● Exercise
Copy out every one of the records below word for word, changing nothing.

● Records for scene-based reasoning

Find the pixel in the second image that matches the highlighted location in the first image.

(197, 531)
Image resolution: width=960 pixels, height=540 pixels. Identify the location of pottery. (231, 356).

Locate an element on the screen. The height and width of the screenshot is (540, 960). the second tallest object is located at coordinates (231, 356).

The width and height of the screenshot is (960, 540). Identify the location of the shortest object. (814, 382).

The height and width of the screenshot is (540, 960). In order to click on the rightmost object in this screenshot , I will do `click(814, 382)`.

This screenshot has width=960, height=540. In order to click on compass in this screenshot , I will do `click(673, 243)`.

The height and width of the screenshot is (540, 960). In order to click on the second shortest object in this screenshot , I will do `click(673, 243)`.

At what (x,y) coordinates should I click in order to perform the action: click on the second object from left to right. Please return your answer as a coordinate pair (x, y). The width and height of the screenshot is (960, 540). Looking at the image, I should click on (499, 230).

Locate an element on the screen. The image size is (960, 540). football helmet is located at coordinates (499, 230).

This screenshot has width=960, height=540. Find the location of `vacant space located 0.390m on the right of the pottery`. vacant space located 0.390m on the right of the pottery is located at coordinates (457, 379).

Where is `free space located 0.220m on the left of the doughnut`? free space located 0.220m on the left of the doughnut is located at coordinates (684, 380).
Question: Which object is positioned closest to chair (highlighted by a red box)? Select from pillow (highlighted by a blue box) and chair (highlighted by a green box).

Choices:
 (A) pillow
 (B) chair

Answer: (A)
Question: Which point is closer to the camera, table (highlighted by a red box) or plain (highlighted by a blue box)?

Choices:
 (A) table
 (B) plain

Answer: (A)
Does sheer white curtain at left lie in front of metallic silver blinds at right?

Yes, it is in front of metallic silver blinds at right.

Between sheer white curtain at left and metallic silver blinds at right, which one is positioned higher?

● Answer
Find the pixel in the second image that matches the highlighted location in the first image.

(197, 531)
Image resolution: width=960 pixels, height=540 pixels. Identify the location of pottery. (231, 356).

Locate an element on the screen. The height and width of the screenshot is (540, 960). the second tallest object is located at coordinates (231, 356).

The width and height of the screenshot is (960, 540). Identify the location of the shortest object. (814, 382).

The height and width of the screenshot is (540, 960). In order to click on the rightmost object in this screenshot , I will do `click(814, 382)`.

This screenshot has width=960, height=540. In order to click on compass in this screenshot , I will do `click(673, 243)`.

The height and width of the screenshot is (540, 960). In order to click on the second shortest object in this screenshot , I will do `click(673, 243)`.

At what (x,y) coordinates should I click in order to perform the action: click on the second object from left to right. Please return your answer as a coordinate pair (x, y). The width and height of the screenshot is (960, 540). Looking at the image, I should click on (499, 230).

Locate an element on the screen. The image size is (960, 540). football helmet is located at coordinates (499, 230).

This screenshot has width=960, height=540. Find the location of `vacant space located 0.390m on the right of the pottery`. vacant space located 0.390m on the right of the pottery is located at coordinates (457, 379).

Where is `free space located 0.220m on the left of the doughnut`? free space located 0.220m on the left of the doughnut is located at coordinates (684, 380).
Question: Which object is positioned closest to chair (highlighted by a red box)? Select from pillow (highlighted by a blue box) and chair (highlighted by a green box).

Choices:
 (A) pillow
 (B) chair

Answer: (A)
Question: Which point is closer to the camera, table (highlighted by a red box) or plain (highlighted by a blue box)?

Choices:
 (A) table
 (B) plain

Answer: (A)
Does sheer white curtain at left lie in front of metallic silver blinds at right?

Yes, it is in front of metallic silver blinds at right.

Between sheer white curtain at left and metallic silver blinds at right, which one is positioned higher?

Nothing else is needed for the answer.